(Data items)

..........

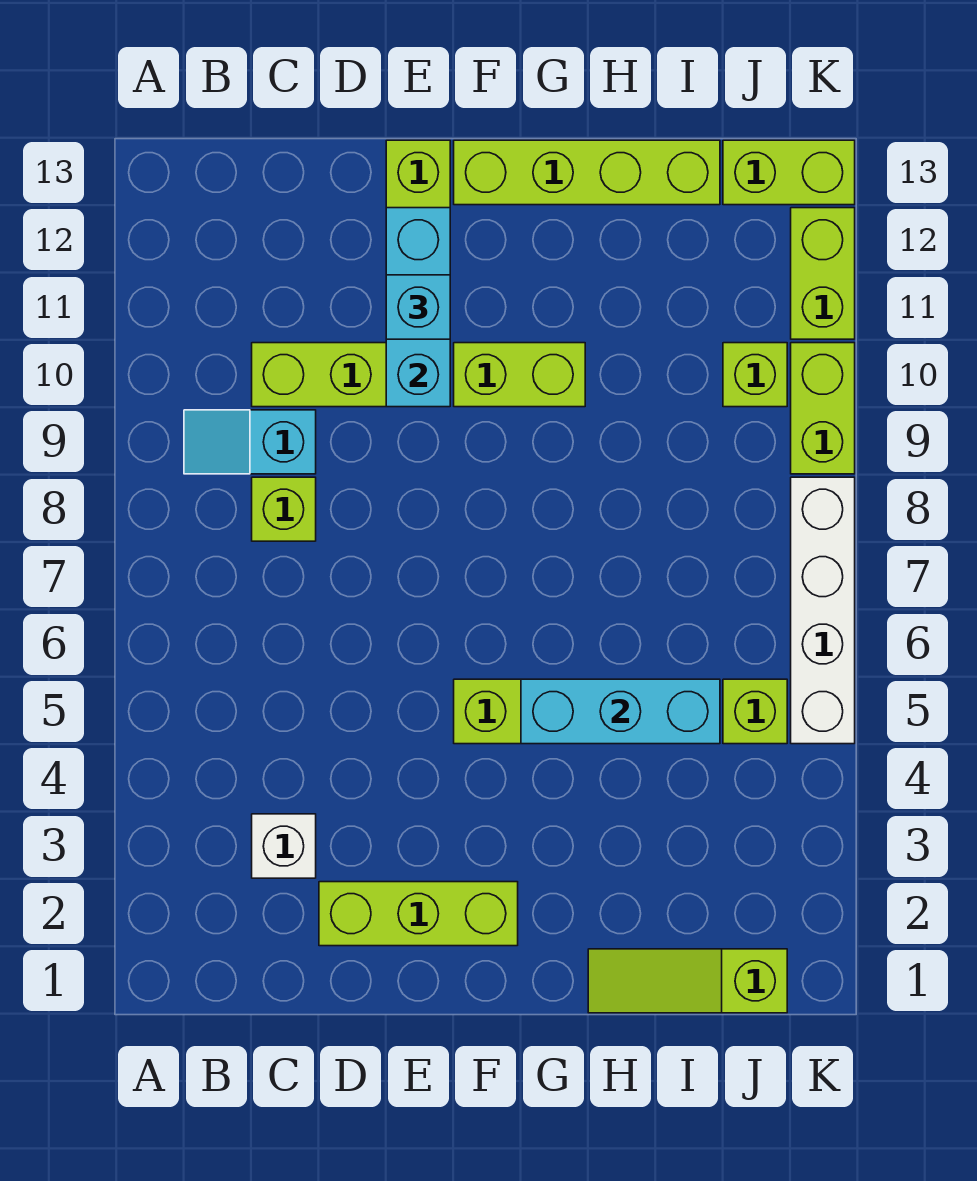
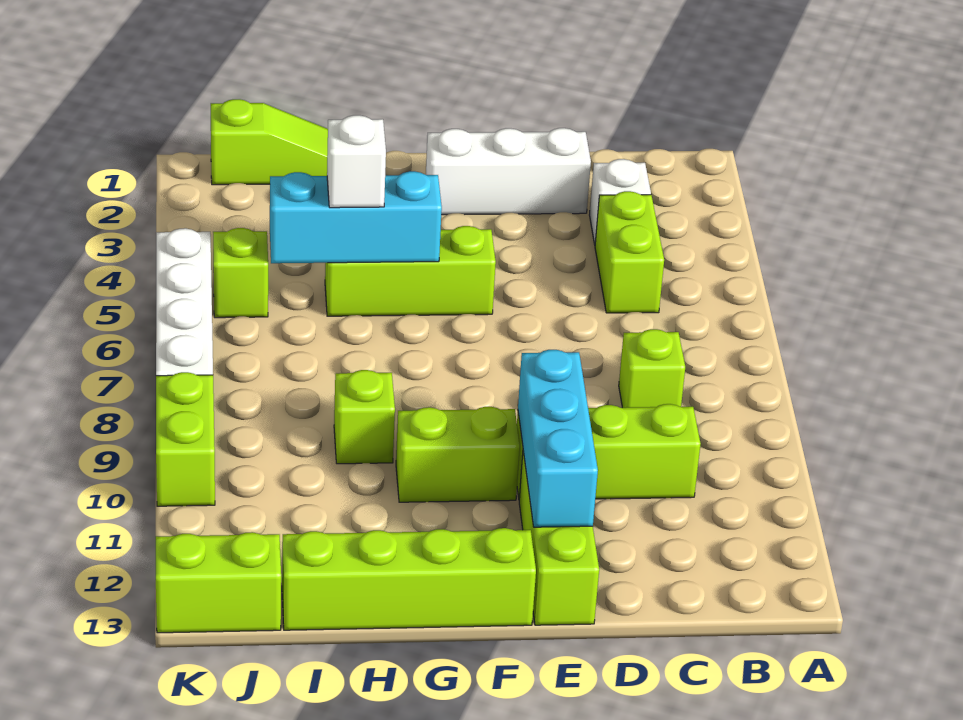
cyan slope B9:C9 level 1 top C -> none
lime brick D2:F2 level 1 -> white brick D2:F2 level 1
cyan brick E11 level 3 -> none
none -> white brick H5 level 3
lime brick J10 level 1 -> lime brick H9 level 1
lime brick K11:K12 level 1 -> lime brick C4:C5 level 1

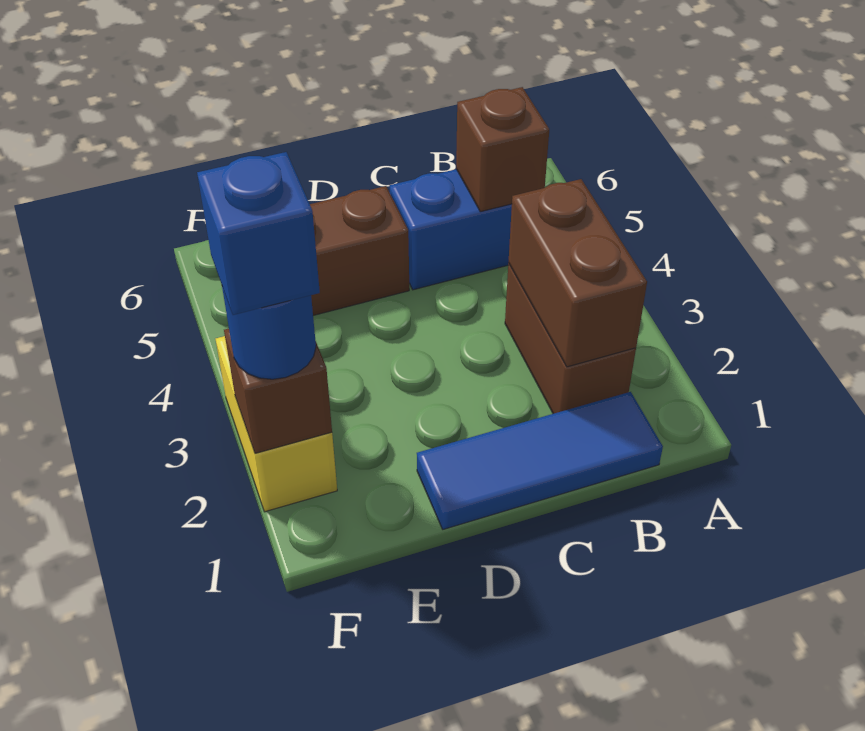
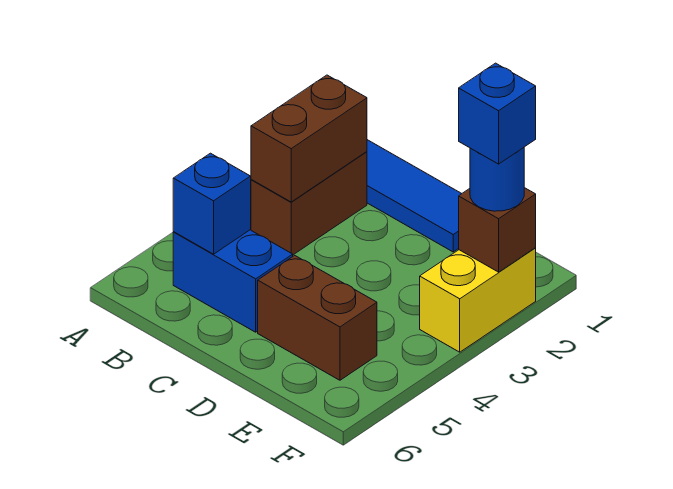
brown brick B5 level 2 -> blue brick B5 level 2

..........

#### [What is being asked]
Give back the data exactly. Skip any images.

#### [Output of the exercise]
cyan slope B9:C9 level 1 top C -> none
lime brick D2:F2 level 1 -> white brick D2:F2 level 1
cyan brick E11 level 3 -> none
none -> white brick H5 level 3
lime brick J10 level 1 -> lime brick H9 level 1
lime brick K11:K12 level 1 -> lime brick C4:C5 level 1

brown brick B5 level 2 -> blue brick B5 level 2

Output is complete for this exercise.